__Entries supplied__
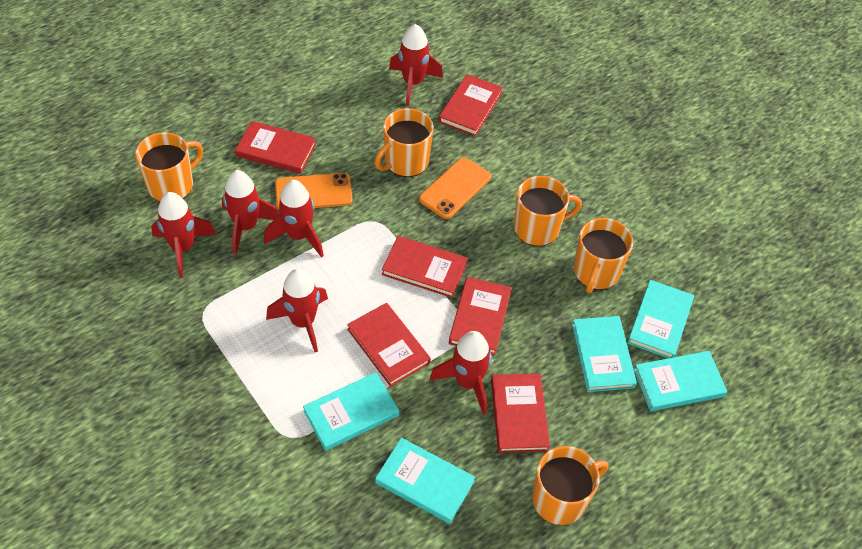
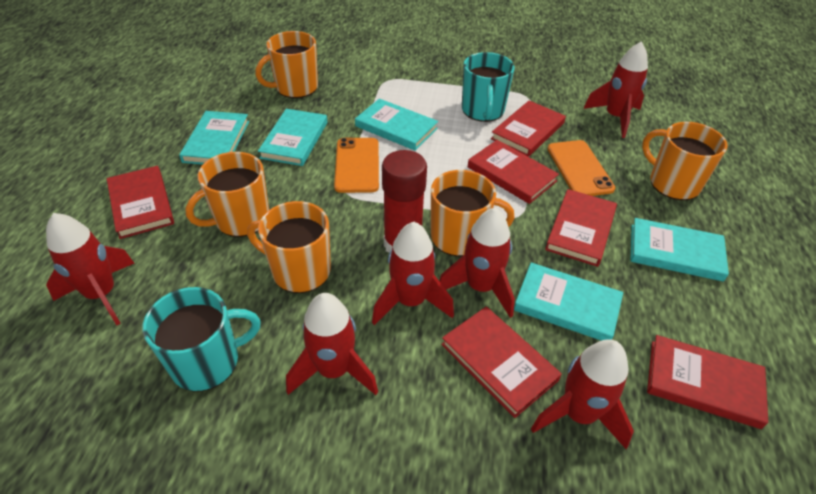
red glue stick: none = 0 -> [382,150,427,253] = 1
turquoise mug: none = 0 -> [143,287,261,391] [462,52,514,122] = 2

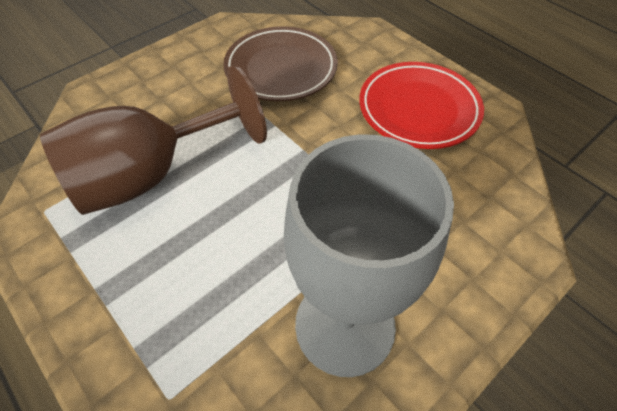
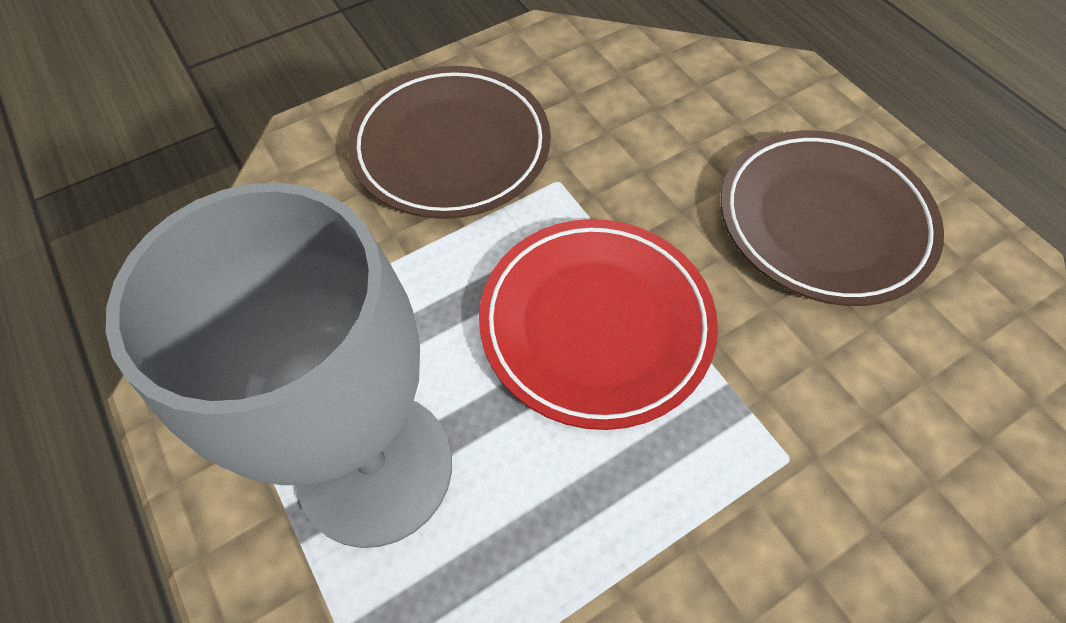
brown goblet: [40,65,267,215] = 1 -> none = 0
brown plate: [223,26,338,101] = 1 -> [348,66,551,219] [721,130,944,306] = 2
...
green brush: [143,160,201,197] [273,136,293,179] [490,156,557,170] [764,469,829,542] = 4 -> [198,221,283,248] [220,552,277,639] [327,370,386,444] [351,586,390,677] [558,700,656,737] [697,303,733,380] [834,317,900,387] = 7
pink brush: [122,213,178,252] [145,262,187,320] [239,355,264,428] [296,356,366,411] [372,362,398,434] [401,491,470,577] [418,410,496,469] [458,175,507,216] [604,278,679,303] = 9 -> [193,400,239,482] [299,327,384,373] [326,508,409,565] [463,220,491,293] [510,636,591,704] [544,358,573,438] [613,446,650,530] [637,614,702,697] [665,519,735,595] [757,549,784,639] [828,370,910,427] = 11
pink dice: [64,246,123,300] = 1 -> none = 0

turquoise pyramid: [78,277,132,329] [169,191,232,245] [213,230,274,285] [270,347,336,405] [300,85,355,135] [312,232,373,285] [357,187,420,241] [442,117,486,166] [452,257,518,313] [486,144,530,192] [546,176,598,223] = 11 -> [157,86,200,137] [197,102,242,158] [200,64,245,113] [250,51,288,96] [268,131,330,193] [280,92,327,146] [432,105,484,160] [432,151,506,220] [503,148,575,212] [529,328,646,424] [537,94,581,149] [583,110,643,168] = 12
* * *
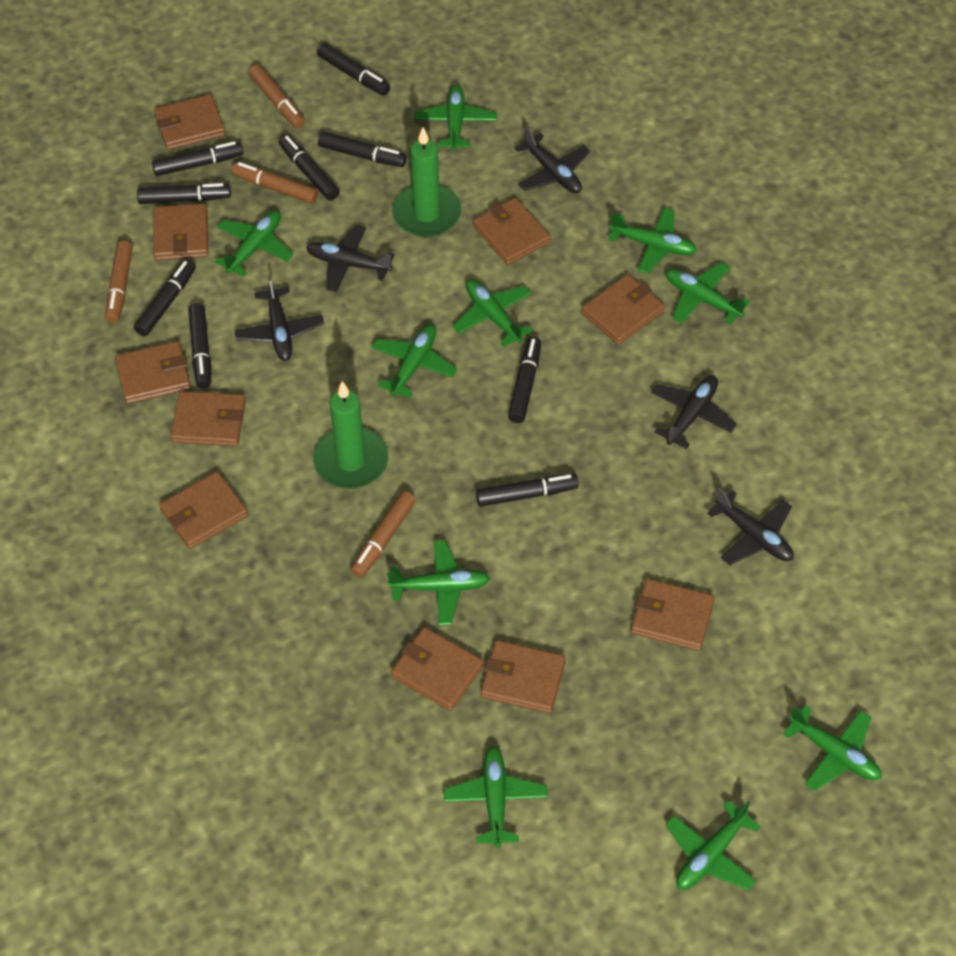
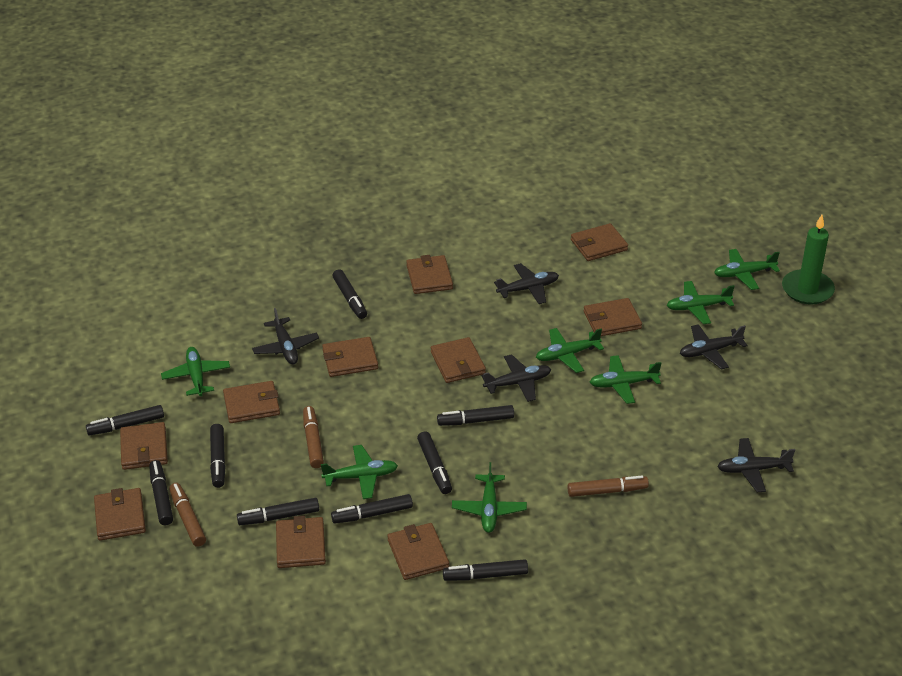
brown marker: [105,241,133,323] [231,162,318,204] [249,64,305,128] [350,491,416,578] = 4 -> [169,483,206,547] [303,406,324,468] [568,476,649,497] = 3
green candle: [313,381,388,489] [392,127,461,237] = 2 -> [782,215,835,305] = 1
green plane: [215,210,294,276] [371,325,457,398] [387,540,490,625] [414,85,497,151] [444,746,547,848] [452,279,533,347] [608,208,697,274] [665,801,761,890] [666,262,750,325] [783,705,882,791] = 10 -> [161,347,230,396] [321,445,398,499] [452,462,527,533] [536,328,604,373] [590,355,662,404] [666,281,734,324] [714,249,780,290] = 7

__What the task asks__
Keep to the lines above from the line with "turquoise mug: none" to the line with "brown plate: [223,26,338,101]", and set down exactly those, inclusive, with nothing else and every picture left out.

__Output of the exercise__
turquoise mug: none = 0 -> [143,287,261,391] [462,52,514,122] = 2

brown goblet: [40,65,267,215] = 1 -> none = 0
brown plate: [223,26,338,101] = 1 -> [348,66,551,219] [721,130,944,306] = 2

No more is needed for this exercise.